Where does the word "black" occur in the entries below? Copy every line that has it.

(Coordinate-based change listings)

--- START ---

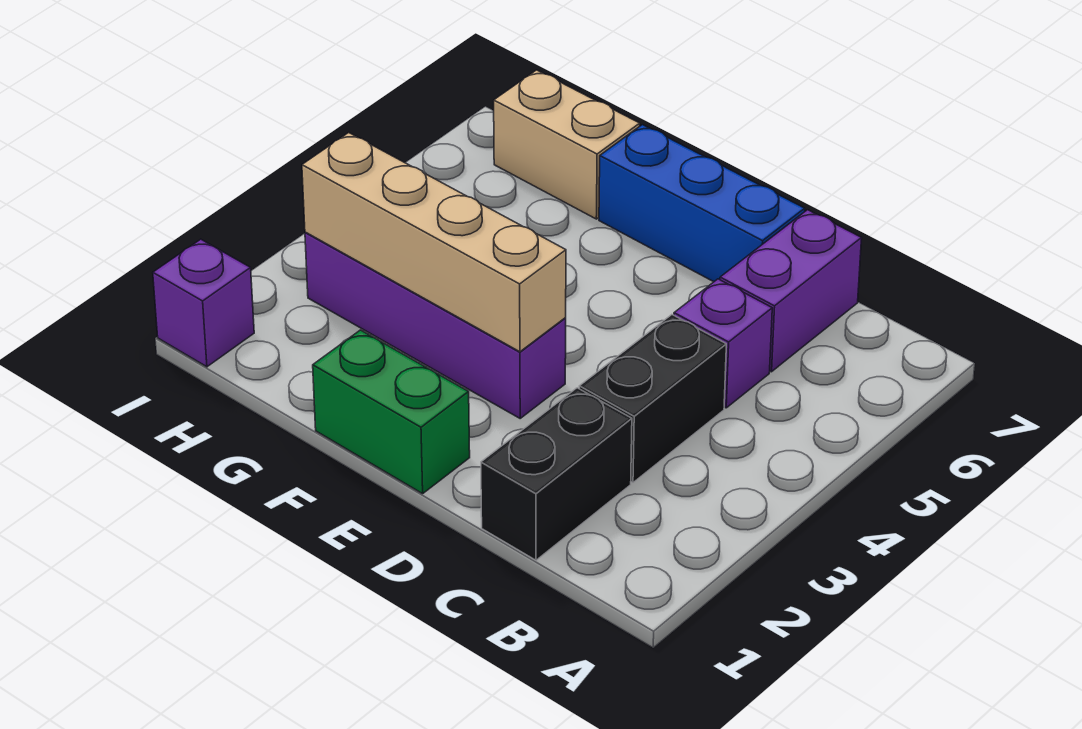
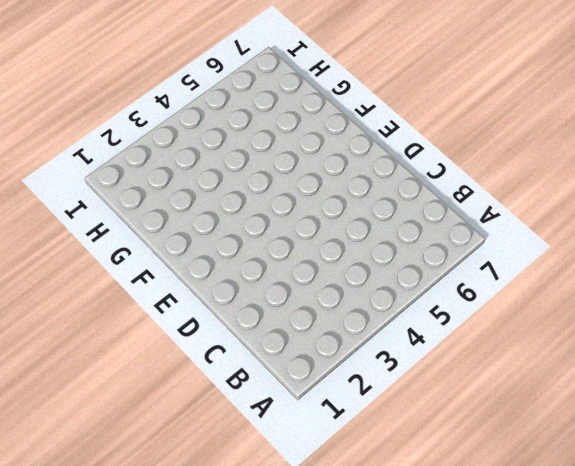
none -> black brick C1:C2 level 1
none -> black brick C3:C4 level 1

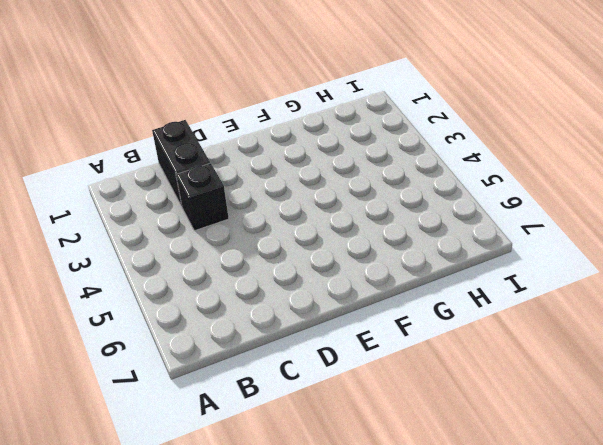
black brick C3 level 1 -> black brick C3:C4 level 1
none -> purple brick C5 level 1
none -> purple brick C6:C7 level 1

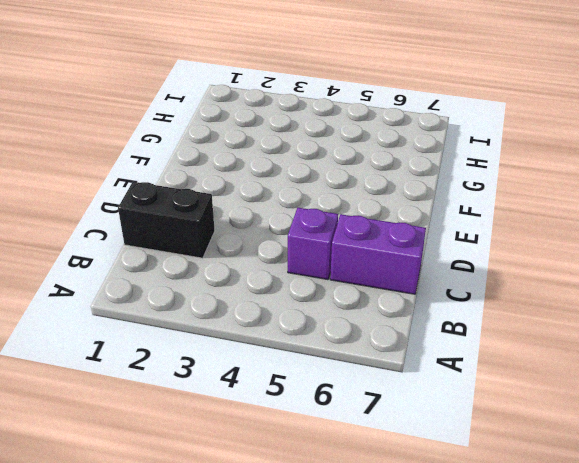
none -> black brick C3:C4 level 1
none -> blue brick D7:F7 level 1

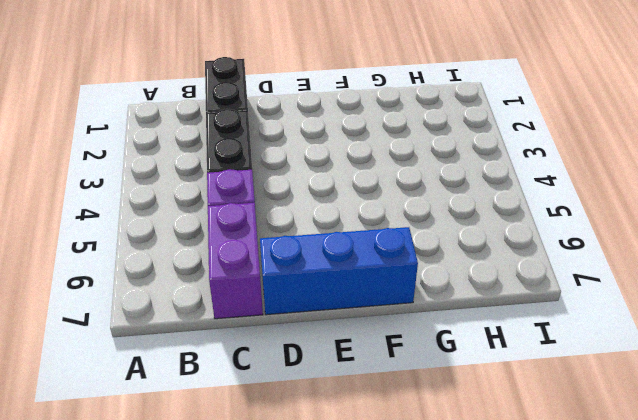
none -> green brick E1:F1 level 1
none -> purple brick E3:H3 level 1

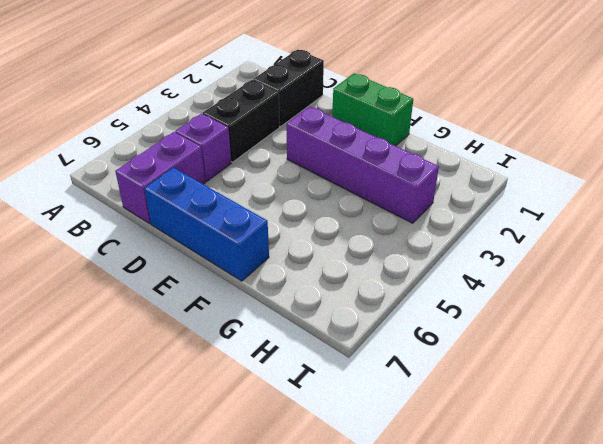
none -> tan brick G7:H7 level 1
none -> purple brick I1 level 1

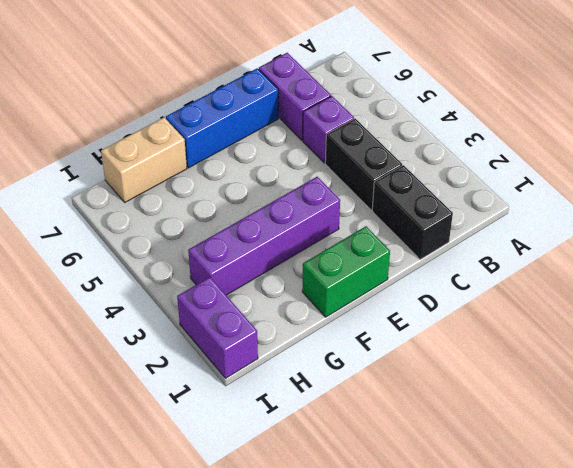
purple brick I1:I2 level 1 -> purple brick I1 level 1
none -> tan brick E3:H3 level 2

--- END ---

**Response box:**
none -> black brick C1:C2 level 1
none -> black brick C3:C4 level 1
black brick C3 level 1 -> black brick C3:C4 level 1
none -> black brick C3:C4 level 1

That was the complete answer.